__PROBLEM DESCRIPTION__
Reproduce, without any changes, the stretch of the items below from the line containing "black plastic sunglasses at center is more" through the line containing "center [172, 52].".

__INFORMATION SUPPLIED__
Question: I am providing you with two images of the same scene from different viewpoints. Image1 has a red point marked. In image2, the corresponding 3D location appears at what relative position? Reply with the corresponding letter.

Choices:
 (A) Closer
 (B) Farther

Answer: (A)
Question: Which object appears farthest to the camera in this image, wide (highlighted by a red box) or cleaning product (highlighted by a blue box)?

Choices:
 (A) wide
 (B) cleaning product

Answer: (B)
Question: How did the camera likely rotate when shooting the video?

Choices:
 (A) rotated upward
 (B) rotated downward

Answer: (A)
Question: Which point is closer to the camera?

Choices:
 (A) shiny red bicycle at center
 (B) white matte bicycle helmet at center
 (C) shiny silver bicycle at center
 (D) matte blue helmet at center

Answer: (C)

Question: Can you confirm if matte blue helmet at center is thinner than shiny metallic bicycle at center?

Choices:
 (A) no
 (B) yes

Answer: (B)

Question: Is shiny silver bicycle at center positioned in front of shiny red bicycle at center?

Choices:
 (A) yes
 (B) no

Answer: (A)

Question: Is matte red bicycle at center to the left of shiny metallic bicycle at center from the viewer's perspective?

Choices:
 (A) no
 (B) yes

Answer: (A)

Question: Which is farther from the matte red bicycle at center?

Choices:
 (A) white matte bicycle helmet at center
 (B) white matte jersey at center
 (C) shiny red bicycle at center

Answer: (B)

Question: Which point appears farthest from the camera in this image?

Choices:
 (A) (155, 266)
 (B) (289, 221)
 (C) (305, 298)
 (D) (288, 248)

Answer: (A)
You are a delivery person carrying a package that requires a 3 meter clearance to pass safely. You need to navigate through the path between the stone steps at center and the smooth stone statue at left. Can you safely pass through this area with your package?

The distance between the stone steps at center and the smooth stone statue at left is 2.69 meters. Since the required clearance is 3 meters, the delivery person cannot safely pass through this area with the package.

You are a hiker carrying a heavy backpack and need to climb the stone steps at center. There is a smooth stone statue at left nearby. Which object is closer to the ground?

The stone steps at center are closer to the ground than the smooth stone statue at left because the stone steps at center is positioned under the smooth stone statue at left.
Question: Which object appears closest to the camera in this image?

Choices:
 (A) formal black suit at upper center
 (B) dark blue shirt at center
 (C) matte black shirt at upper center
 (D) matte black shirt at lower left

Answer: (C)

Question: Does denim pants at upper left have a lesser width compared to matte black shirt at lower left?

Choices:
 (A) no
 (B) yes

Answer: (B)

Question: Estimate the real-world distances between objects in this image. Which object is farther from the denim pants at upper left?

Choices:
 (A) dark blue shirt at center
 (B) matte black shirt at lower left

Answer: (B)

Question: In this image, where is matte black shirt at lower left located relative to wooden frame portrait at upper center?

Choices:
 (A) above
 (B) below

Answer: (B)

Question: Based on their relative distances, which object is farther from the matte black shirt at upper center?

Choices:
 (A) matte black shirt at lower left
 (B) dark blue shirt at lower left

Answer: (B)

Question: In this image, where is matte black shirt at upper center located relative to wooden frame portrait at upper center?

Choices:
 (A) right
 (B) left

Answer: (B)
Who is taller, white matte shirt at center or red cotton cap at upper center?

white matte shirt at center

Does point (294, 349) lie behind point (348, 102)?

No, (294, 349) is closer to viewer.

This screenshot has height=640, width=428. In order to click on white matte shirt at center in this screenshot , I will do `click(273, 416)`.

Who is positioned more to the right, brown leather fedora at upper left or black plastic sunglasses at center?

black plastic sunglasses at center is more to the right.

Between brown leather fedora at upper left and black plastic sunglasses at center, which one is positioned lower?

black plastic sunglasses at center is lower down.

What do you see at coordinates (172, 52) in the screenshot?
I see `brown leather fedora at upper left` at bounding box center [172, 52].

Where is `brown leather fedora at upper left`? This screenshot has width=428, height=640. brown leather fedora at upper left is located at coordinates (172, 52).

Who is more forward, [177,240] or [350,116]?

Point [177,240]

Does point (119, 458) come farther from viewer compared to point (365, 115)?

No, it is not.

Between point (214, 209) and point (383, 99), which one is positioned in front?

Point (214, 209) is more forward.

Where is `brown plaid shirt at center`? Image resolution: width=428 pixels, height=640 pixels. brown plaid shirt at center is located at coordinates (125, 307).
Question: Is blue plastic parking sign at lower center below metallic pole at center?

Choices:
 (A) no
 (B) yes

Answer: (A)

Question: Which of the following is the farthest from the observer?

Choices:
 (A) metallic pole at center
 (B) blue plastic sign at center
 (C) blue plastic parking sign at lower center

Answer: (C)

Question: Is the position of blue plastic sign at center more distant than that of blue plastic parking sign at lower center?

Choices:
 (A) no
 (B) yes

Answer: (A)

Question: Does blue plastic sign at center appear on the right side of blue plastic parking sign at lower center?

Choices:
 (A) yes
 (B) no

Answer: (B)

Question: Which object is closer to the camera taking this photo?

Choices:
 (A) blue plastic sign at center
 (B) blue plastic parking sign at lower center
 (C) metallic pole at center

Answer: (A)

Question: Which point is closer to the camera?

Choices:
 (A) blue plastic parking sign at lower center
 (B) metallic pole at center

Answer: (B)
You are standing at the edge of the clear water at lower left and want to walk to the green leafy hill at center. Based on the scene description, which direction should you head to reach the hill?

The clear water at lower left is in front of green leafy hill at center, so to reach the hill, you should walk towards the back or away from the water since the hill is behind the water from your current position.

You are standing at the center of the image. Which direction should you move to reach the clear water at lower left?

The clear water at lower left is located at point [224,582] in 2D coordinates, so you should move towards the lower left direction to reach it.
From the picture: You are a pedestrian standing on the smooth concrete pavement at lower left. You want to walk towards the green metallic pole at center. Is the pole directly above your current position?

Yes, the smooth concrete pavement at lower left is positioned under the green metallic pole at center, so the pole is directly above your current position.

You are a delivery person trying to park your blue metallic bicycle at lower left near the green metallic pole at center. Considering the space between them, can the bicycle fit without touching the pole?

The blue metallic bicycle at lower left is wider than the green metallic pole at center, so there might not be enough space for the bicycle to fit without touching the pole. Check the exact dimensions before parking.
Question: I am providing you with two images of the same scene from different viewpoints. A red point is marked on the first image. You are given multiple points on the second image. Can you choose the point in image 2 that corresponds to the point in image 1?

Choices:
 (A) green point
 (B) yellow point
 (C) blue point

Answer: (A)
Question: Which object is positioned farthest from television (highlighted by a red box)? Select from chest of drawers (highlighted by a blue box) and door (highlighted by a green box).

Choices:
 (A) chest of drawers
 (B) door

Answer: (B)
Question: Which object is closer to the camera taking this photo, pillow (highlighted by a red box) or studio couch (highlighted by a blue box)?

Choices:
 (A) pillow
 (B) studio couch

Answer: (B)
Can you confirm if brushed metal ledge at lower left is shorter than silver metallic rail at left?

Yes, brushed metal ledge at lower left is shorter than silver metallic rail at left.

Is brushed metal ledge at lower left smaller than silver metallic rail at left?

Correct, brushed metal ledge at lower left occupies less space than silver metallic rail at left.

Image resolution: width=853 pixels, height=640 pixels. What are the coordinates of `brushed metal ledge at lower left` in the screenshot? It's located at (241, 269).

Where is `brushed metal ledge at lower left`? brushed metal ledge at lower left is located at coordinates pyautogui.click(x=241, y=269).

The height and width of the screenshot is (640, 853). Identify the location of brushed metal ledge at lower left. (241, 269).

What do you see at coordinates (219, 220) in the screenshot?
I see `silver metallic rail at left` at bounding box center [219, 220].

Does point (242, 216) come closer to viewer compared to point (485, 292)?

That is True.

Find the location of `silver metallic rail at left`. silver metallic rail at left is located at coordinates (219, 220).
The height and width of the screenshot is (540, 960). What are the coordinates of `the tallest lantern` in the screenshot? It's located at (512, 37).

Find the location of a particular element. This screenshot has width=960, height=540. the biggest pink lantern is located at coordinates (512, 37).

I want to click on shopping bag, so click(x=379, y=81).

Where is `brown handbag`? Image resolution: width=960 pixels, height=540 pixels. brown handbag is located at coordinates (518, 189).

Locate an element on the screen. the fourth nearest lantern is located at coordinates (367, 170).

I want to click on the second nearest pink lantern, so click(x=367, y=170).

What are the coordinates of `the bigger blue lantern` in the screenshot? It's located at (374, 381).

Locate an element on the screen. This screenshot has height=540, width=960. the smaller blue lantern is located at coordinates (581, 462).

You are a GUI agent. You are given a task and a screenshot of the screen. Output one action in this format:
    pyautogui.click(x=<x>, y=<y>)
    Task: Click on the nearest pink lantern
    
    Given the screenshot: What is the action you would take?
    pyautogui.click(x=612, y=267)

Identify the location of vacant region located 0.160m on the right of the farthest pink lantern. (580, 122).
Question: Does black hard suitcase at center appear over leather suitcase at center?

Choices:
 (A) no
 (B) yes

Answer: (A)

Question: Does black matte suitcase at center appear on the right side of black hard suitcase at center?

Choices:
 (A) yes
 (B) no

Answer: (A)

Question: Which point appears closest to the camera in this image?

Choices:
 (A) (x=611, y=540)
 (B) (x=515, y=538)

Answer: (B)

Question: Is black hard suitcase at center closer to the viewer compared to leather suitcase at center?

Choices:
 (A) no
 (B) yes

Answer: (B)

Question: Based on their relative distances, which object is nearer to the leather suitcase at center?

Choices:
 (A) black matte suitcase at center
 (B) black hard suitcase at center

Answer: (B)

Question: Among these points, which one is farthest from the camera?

__ANSWER TO THIS PROBLEM__
black plastic sunglasses at center is more to the right.

Between brown leather fedora at upper left and black plastic sunglasses at center, which one is positioned lower?

black plastic sunglasses at center is lower down.

What do you see at coordinates (172, 52) in the screenshot?
I see `brown leather fedora at upper left` at bounding box center [172, 52].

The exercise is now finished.